GOAL OF THE EXERCISE: When you reach a picture, pass over it; every other part of the records should be transcribed word for word.

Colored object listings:
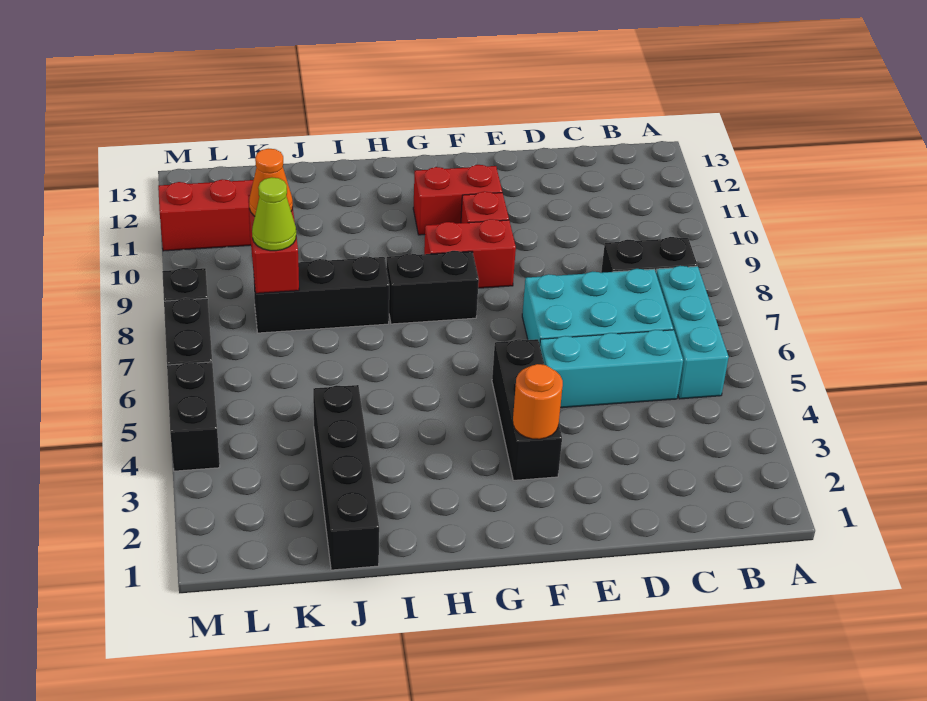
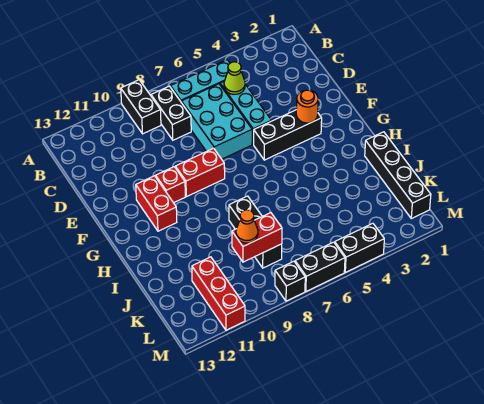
red 1x2 brick [424,219,516,288] -> red 1x2 brick turned to [175,148,225,197]
black 1x2 brick [387,251,479,324] -> black 1x2 brick moved to [121,80,161,134]
black 1x4 brick [313,385,379,570] -> black 1x4 brick turned to [365,132,431,218]
lime 1x1 cone [252,177,296,251] -> lime 1x1 cone moved to [224,62,245,94]

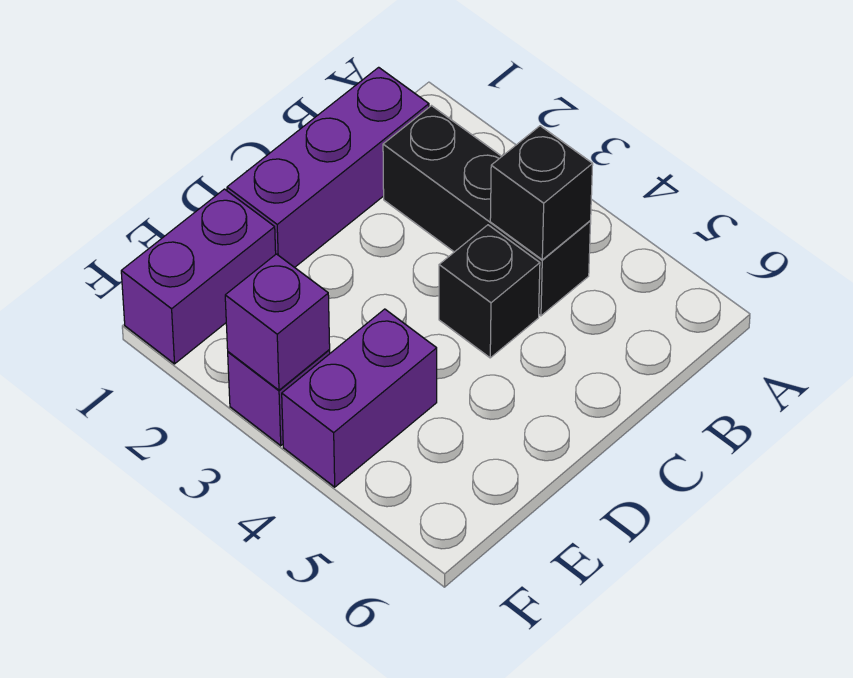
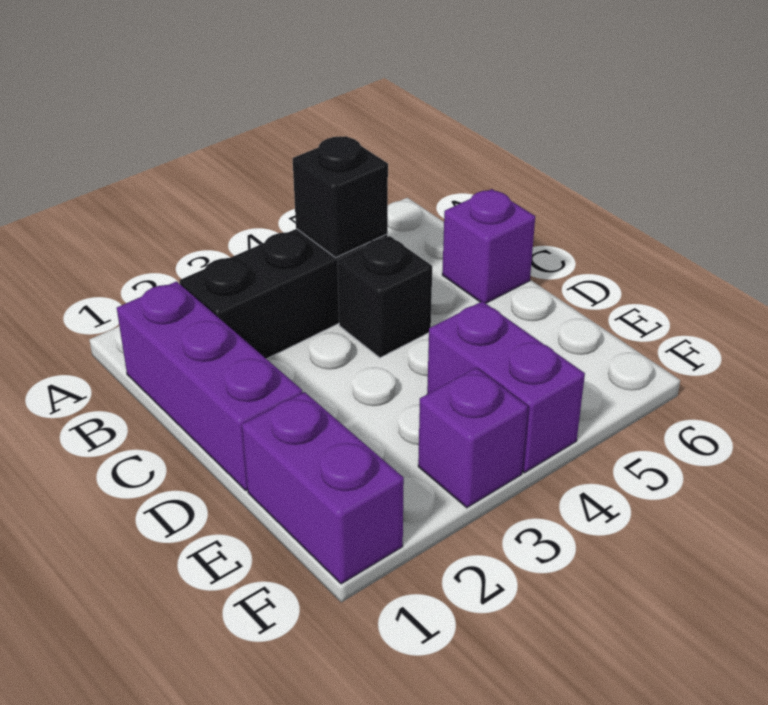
purple 1x1 brick [225,254,330,390] -> purple 1x1 brick moved to [442,189,535,303]

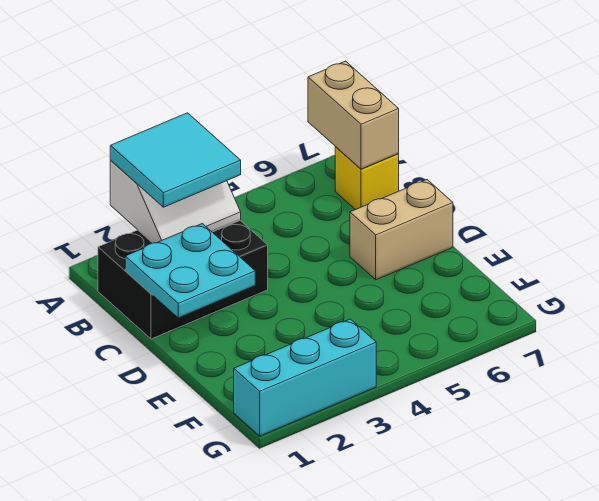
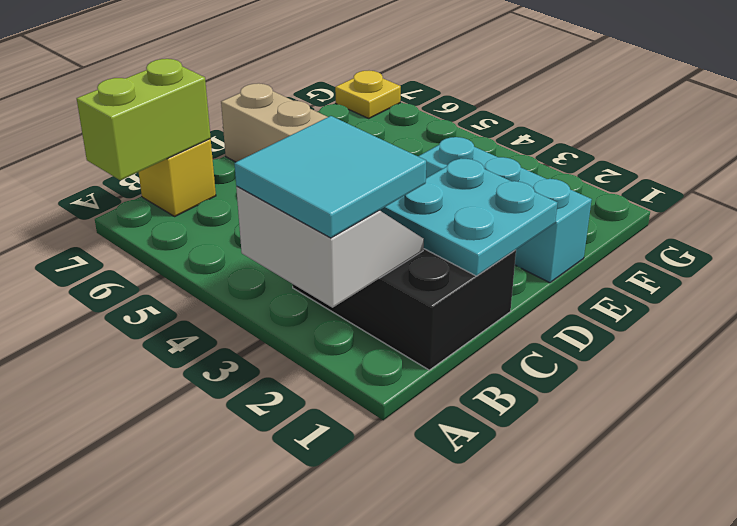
tan 1x2 brick [308,61,399,169] -> lime 1x2 brick [77,59,211,180]
cyan 1x3 brick [234,319,376,436] -> cyan 1x3 brick moved to [418,137,592,283]
none -> yellow 1x1 plate [335,71,401,119]

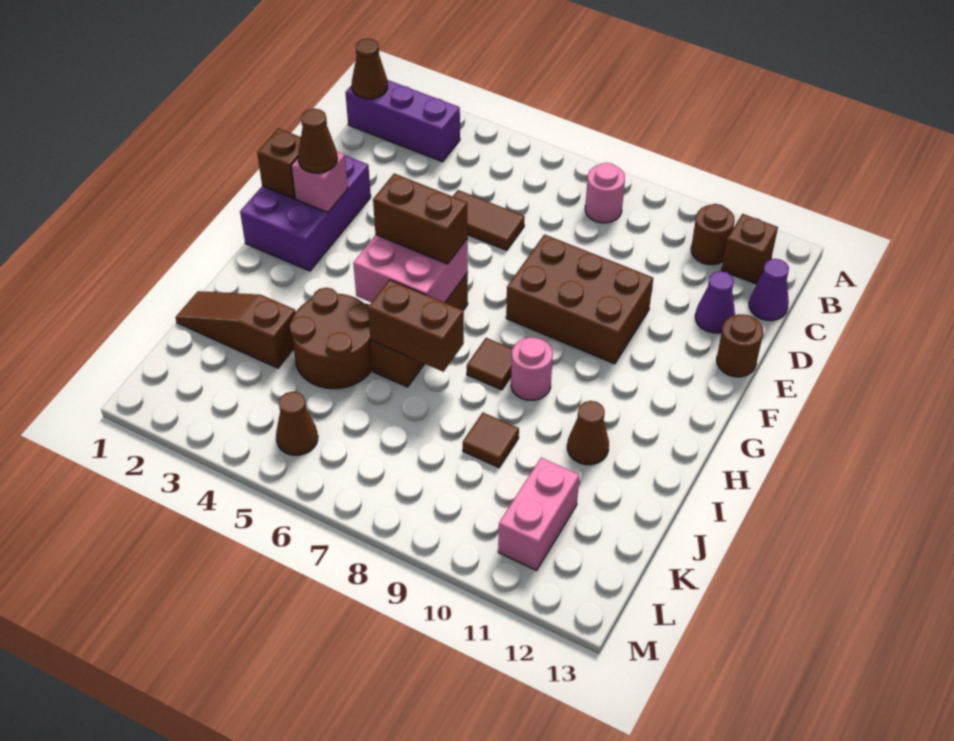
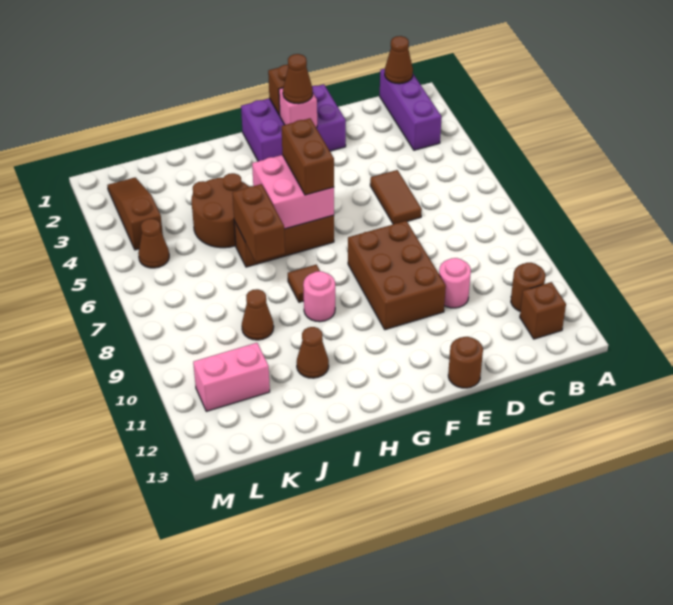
pink 1x1 round brick [585,163,625,223] -> pink 1x1 round brick moved to [439,258,471,308]
purple 1x1 cone [749,259,789,321] -> none
purple 1x1 cone [695,271,735,333] -> none
brown 1x3 slope [175,291,296,368] -> brown 1x3 slope moved to [107,177,163,250]
brown 1x1 tile [463,413,519,468] -> brown 1x1 cone [242,289,274,340]

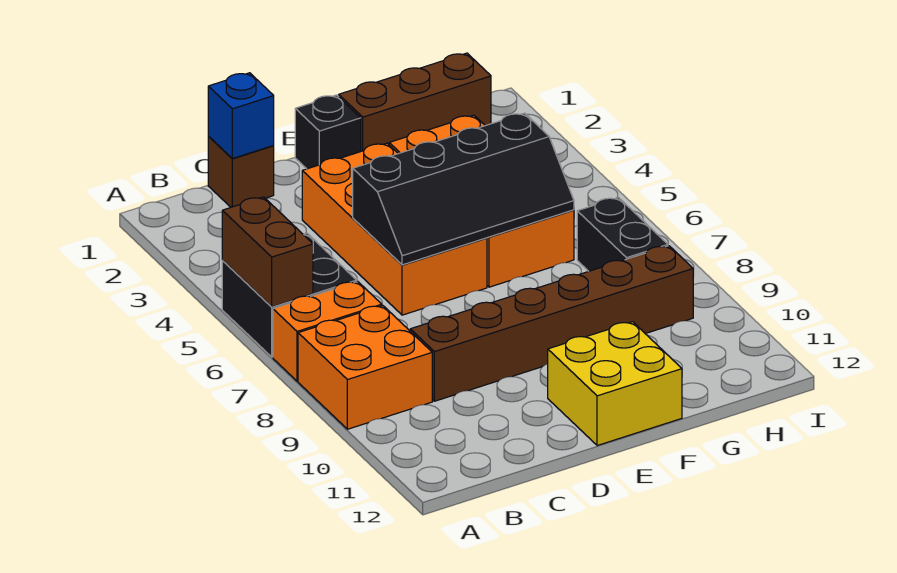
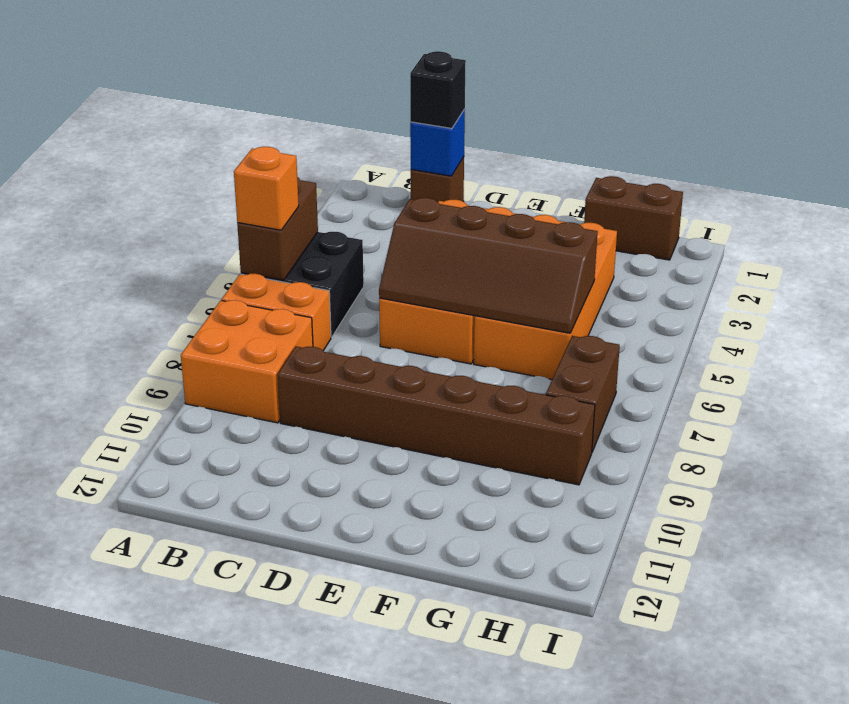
none -> orange 1x1 brick [234,147,299,230]
black 2x4 slope [353,113,574,265] -> brown 2x4 slope [379,198,598,333]
black 1x1 brick [295,95,361,169] -> black 1x1 brick moved to [410,51,466,128]
yellow 2x2 brick [548,322,682,446] -> none
brown 1x3 brick [339,53,491,151] -> brown 1x2 brick [584,176,683,260]
black 1x2 brick [577,198,668,271] -> brown 1x2 brick [546,336,620,452]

SOLUTION TO THE PROBLEM:
red 1x2 brick [424,219,516,288] -> red 1x2 brick turned to [175,148,225,197]
black 1x2 brick [387,251,479,324] -> black 1x2 brick moved to [121,80,161,134]
black 1x4 brick [313,385,379,570] -> black 1x4 brick turned to [365,132,431,218]
lime 1x1 cone [252,177,296,251] -> lime 1x1 cone moved to [224,62,245,94]

purple 1x1 brick [225,254,330,390] -> purple 1x1 brick moved to [442,189,535,303]

tan 1x2 brick [308,61,399,169] -> lime 1x2 brick [77,59,211,180]
cyan 1x3 brick [234,319,376,436] -> cyan 1x3 brick moved to [418,137,592,283]
none -> yellow 1x1 plate [335,71,401,119]

pink 1x1 round brick [585,163,625,223] -> pink 1x1 round brick moved to [439,258,471,308]
purple 1x1 cone [749,259,789,321] -> none
purple 1x1 cone [695,271,735,333] -> none
brown 1x3 slope [175,291,296,368] -> brown 1x3 slope moved to [107,177,163,250]
brown 1x1 tile [463,413,519,468] -> brown 1x1 cone [242,289,274,340]

none -> orange 1x1 brick [234,147,299,230]
black 2x4 slope [353,113,574,265] -> brown 2x4 slope [379,198,598,333]
black 1x1 brick [295,95,361,169] -> black 1x1 brick moved to [410,51,466,128]
yellow 2x2 brick [548,322,682,446] -> none
brown 1x3 brick [339,53,491,151] -> brown 1x2 brick [584,176,683,260]
black 1x2 brick [577,198,668,271] -> brown 1x2 brick [546,336,620,452]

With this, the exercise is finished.